§ **Data supplied**
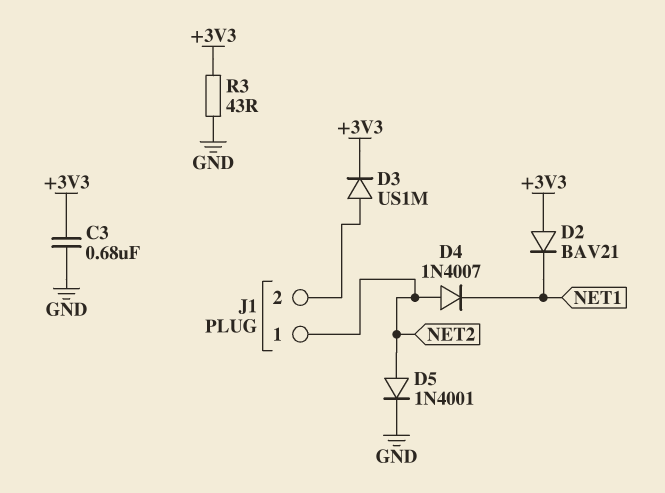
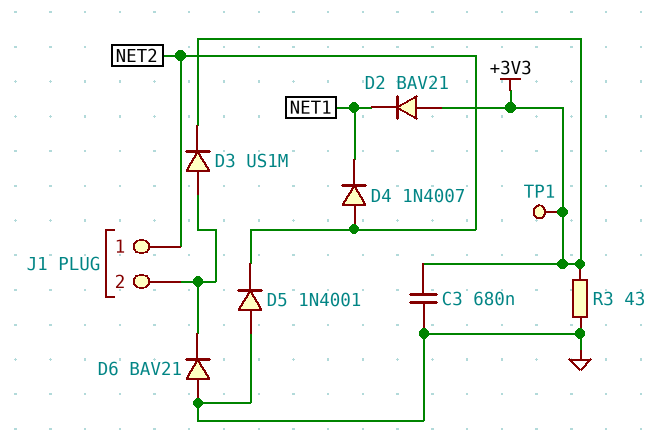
D5: diode 1N4001 (A NET2, K GND) -> diode 1N4001 (A GND, K NET2)
D6: none -> diode BAV21 (A GND, K J1/2)
TP1: none -> test point (+3V3)

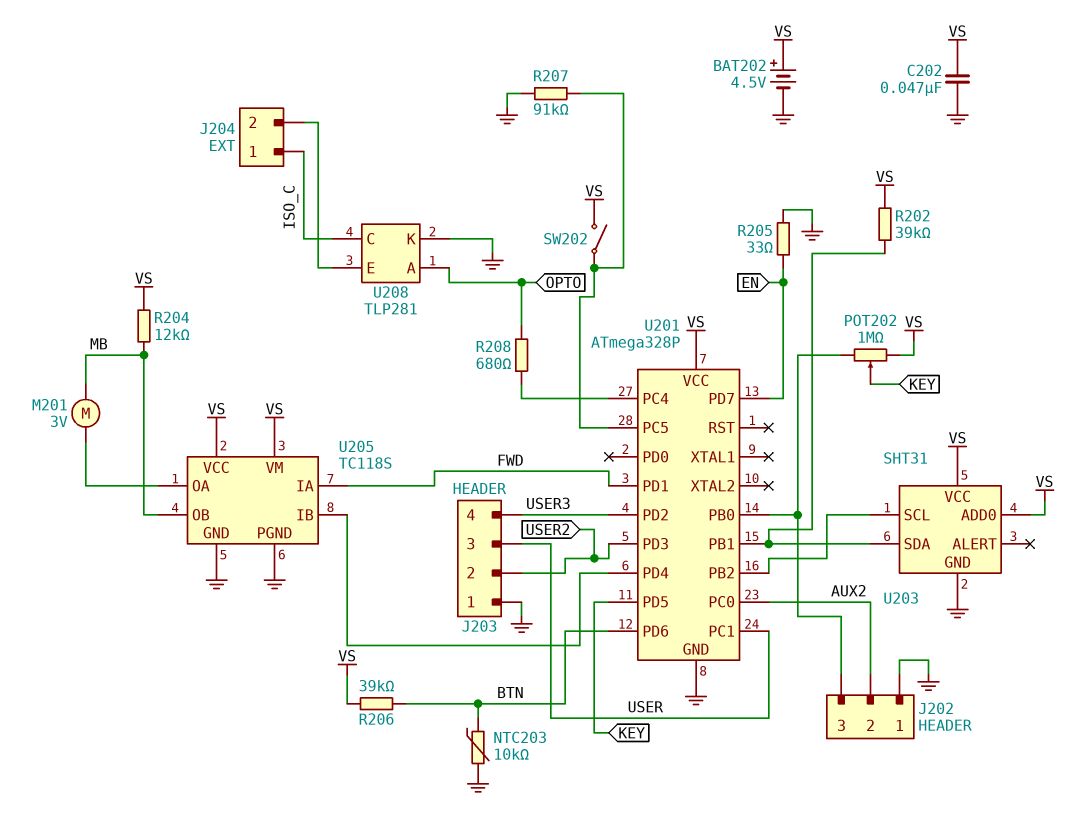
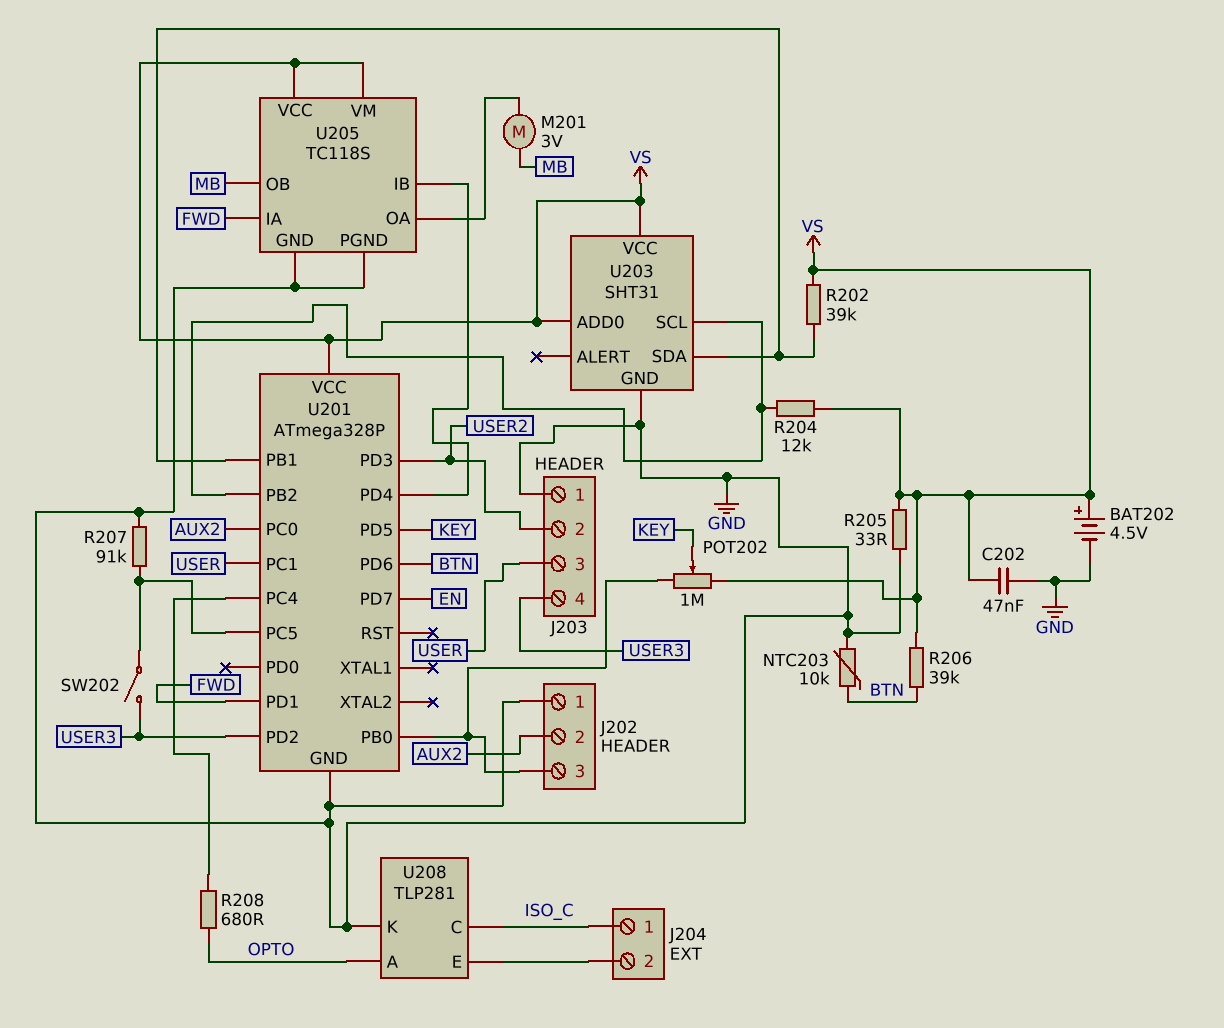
R204: 12k (MB, VS) -> 12k (U201/PB2, VS)
R205: 33 (EN, GND) -> 33 (GND, VS)
SW202: switch (U201/PC5, VS) -> switch (U201/PC5, USER3)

§ **Problem details**
Where the string "diode" turns up in a line of the data above, copy that whole line.

§ **Response area**
D5: diode 1N4001 (A NET2, K GND) -> diode 1N4001 (A GND, K NET2)
D6: none -> diode BAV21 (A GND, K J1/2)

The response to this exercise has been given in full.